━━━ Dataset extract

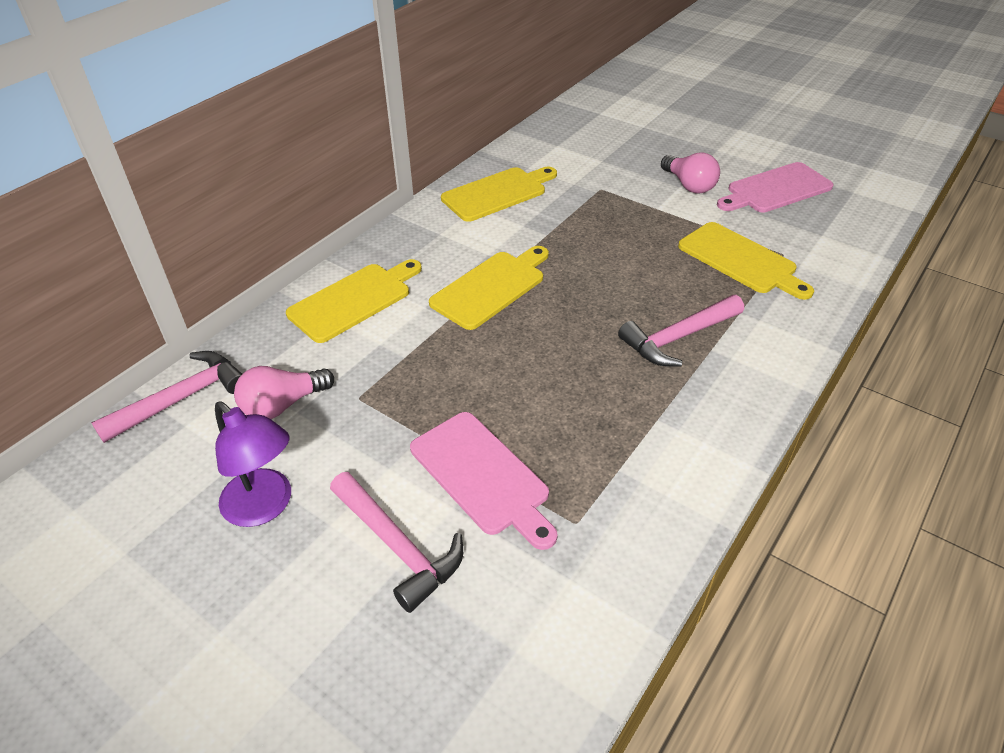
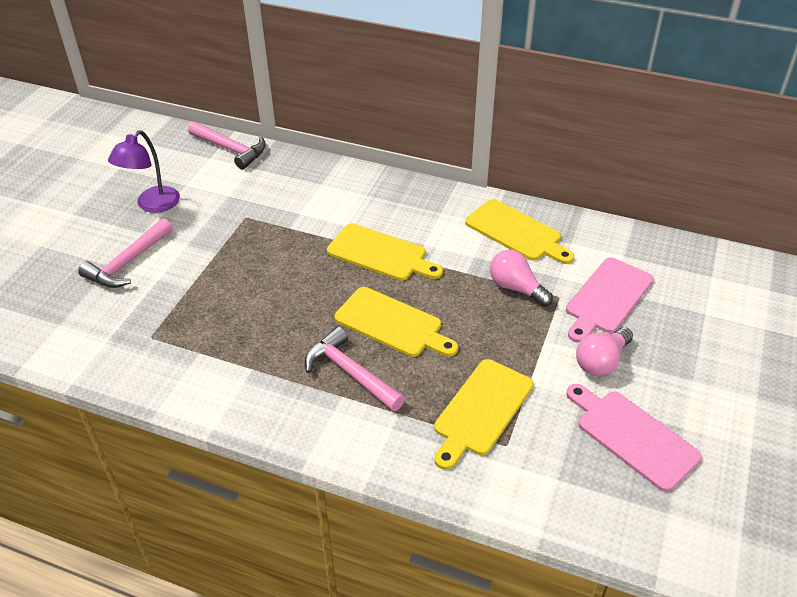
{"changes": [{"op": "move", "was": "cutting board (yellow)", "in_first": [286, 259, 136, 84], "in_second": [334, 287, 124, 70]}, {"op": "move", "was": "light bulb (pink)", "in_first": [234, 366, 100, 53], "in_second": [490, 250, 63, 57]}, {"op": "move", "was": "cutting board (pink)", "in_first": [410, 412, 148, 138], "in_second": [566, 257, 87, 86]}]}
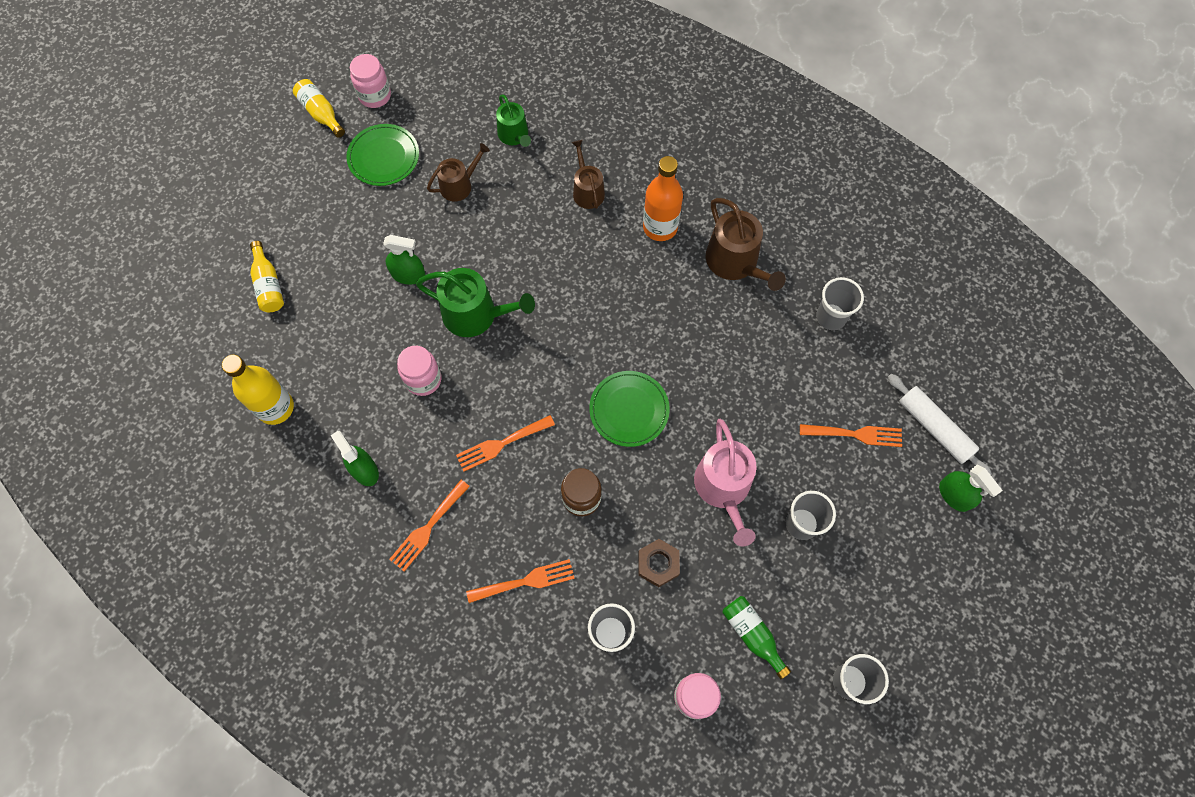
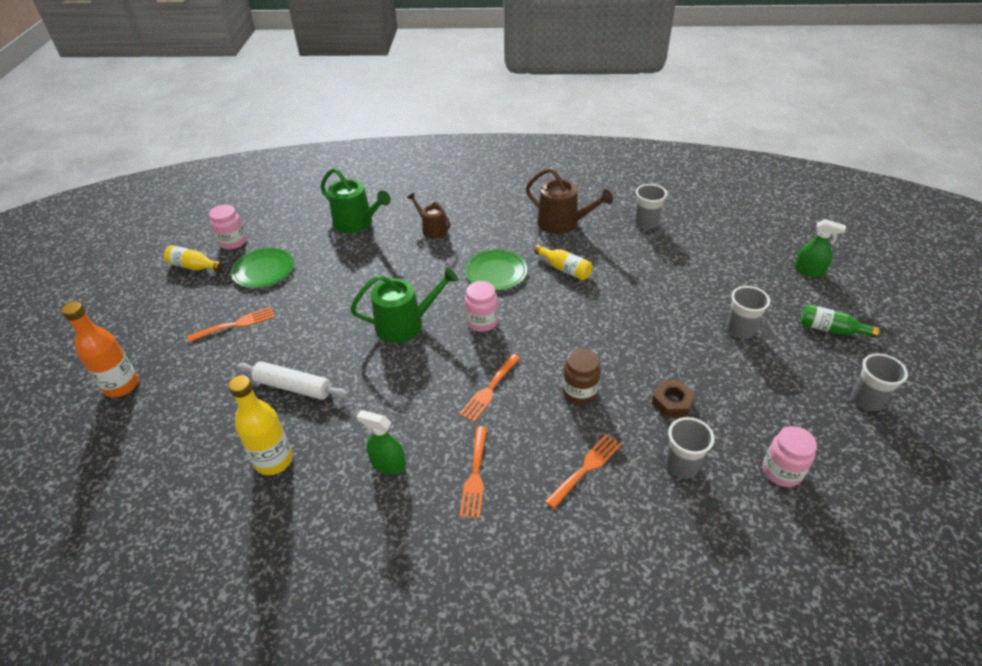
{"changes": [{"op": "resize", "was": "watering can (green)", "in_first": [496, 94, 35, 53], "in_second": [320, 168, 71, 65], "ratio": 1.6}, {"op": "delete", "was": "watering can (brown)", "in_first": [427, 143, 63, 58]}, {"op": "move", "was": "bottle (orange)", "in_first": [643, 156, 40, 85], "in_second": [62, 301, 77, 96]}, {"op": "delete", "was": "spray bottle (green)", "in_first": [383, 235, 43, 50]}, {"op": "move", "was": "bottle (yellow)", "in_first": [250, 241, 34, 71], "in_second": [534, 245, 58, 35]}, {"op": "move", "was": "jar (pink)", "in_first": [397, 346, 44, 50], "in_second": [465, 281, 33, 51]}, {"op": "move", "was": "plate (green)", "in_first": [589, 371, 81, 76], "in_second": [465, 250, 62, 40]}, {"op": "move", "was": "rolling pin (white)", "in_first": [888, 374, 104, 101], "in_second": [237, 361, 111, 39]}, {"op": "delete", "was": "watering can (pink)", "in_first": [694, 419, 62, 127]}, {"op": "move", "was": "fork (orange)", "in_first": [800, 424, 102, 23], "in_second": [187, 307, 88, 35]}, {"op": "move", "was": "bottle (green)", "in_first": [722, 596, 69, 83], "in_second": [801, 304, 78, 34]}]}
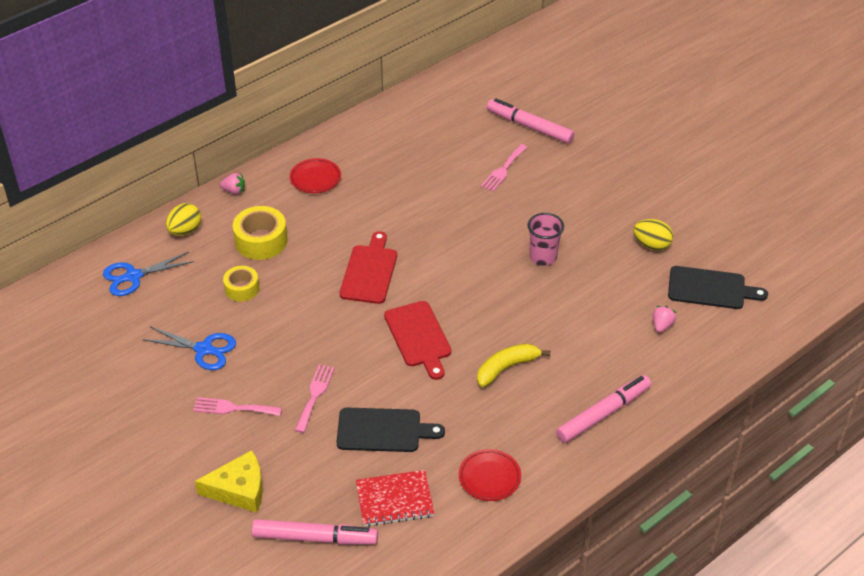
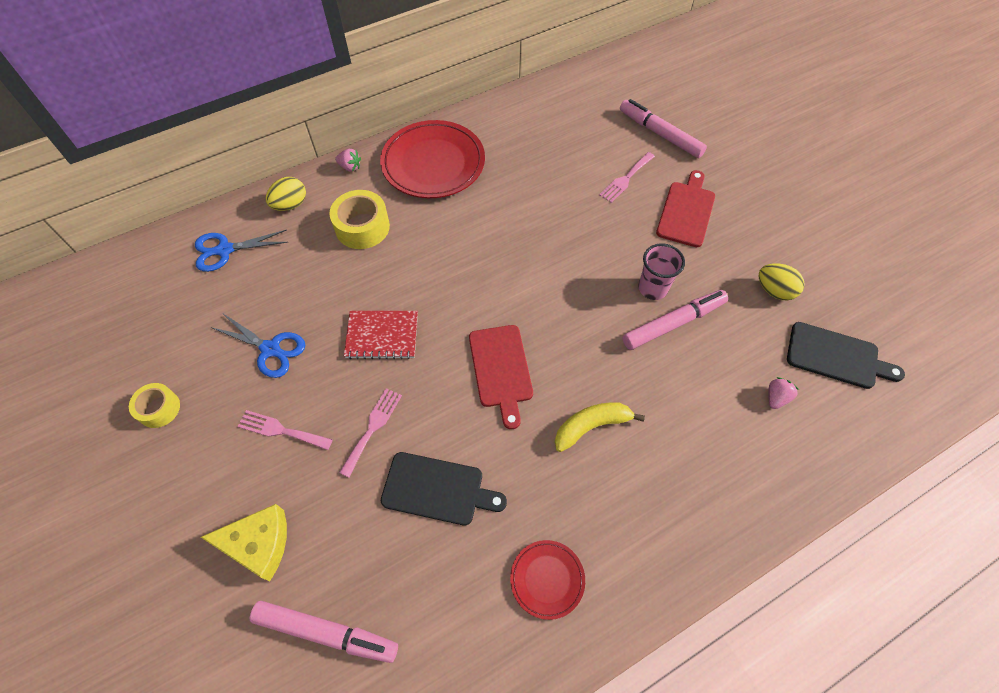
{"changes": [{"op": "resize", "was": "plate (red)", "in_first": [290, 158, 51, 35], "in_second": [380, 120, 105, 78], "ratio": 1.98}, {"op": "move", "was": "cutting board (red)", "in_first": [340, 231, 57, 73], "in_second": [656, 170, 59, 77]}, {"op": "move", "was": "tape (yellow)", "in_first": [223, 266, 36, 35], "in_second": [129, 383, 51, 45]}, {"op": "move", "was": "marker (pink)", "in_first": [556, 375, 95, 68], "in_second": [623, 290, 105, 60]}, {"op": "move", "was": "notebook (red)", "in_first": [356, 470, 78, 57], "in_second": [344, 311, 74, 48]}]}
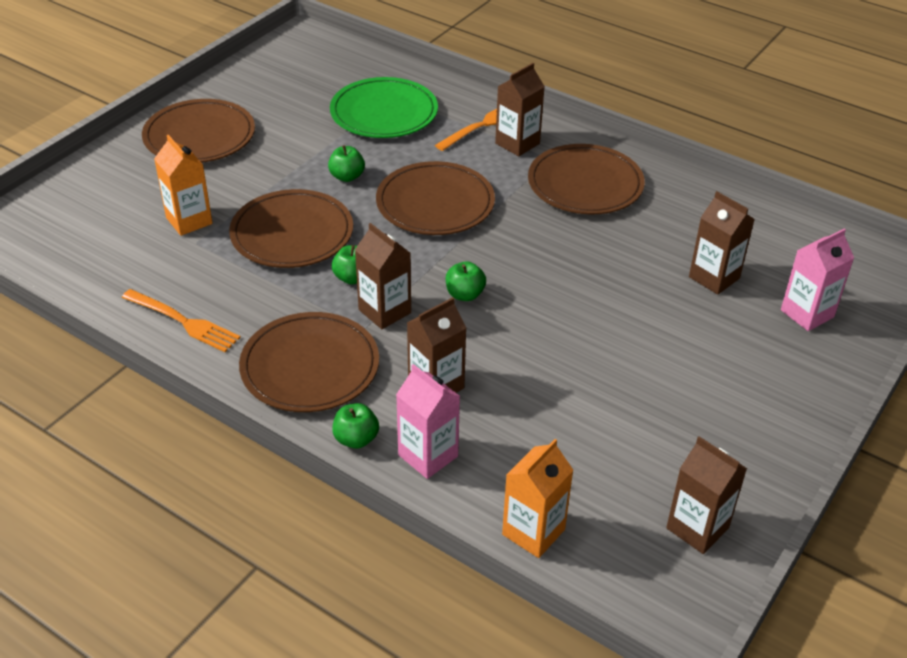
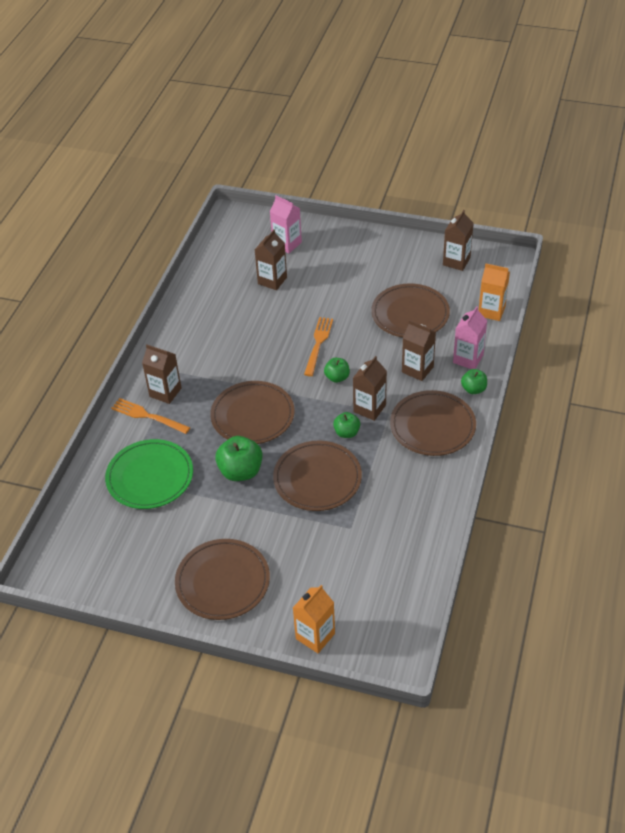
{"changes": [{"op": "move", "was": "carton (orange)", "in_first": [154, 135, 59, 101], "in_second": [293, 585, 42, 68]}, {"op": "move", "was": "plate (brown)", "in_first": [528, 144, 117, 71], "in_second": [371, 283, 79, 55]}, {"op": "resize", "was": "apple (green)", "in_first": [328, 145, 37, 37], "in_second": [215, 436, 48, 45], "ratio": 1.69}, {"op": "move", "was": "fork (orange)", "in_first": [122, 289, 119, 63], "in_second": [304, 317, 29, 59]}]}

━━━━━━

## Your task
For this exercise, return the material word for word and drop each image.

## Answer area
{"changes": [{"op": "move", "was": "cutting board (yellow)", "in_first": [286, 259, 136, 84], "in_second": [334, 287, 124, 70]}, {"op": "move", "was": "light bulb (pink)", "in_first": [234, 366, 100, 53], "in_second": [490, 250, 63, 57]}, {"op": "move", "was": "cutting board (pink)", "in_first": [410, 412, 148, 138], "in_second": [566, 257, 87, 86]}]}
{"changes": [{"op": "resize", "was": "watering can (green)", "in_first": [496, 94, 35, 53], "in_second": [320, 168, 71, 65], "ratio": 1.6}, {"op": "delete", "was": "watering can (brown)", "in_first": [427, 143, 63, 58]}, {"op": "move", "was": "bottle (orange)", "in_first": [643, 156, 40, 85], "in_second": [62, 301, 77, 96]}, {"op": "delete", "was": "spray bottle (green)", "in_first": [383, 235, 43, 50]}, {"op": "move", "was": "bottle (yellow)", "in_first": [250, 241, 34, 71], "in_second": [534, 245, 58, 35]}, {"op": "move", "was": "jar (pink)", "in_first": [397, 346, 44, 50], "in_second": [465, 281, 33, 51]}, {"op": "move", "was": "plate (green)", "in_first": [589, 371, 81, 76], "in_second": [465, 250, 62, 40]}, {"op": "move", "was": "rolling pin (white)", "in_first": [888, 374, 104, 101], "in_second": [237, 361, 111, 39]}, {"op": "delete", "was": "watering can (pink)", "in_first": [694, 419, 62, 127]}, {"op": "move", "was": "fork (orange)", "in_first": [800, 424, 102, 23], "in_second": [187, 307, 88, 35]}, {"op": "move", "was": "bottle (green)", "in_first": [722, 596, 69, 83], "in_second": [801, 304, 78, 34]}]}
{"changes": [{"op": "resize", "was": "plate (red)", "in_first": [290, 158, 51, 35], "in_second": [380, 120, 105, 78], "ratio": 1.98}, {"op": "move", "was": "cutting board (red)", "in_first": [340, 231, 57, 73], "in_second": [656, 170, 59, 77]}, {"op": "move", "was": "tape (yellow)", "in_first": [223, 266, 36, 35], "in_second": [129, 383, 51, 45]}, {"op": "move", "was": "marker (pink)", "in_first": [556, 375, 95, 68], "in_second": [623, 290, 105, 60]}, {"op": "move", "was": "notebook (red)", "in_first": [356, 470, 78, 57], "in_second": [344, 311, 74, 48]}]}
{"changes": [{"op": "move", "was": "carton (orange)", "in_first": [154, 135, 59, 101], "in_second": [293, 585, 42, 68]}, {"op": "move", "was": "plate (brown)", "in_first": [528, 144, 117, 71], "in_second": [371, 283, 79, 55]}, {"op": "resize", "was": "apple (green)", "in_first": [328, 145, 37, 37], "in_second": [215, 436, 48, 45], "ratio": 1.69}, {"op": "move", "was": "fork (orange)", "in_first": [122, 289, 119, 63], "in_second": [304, 317, 29, 59]}]}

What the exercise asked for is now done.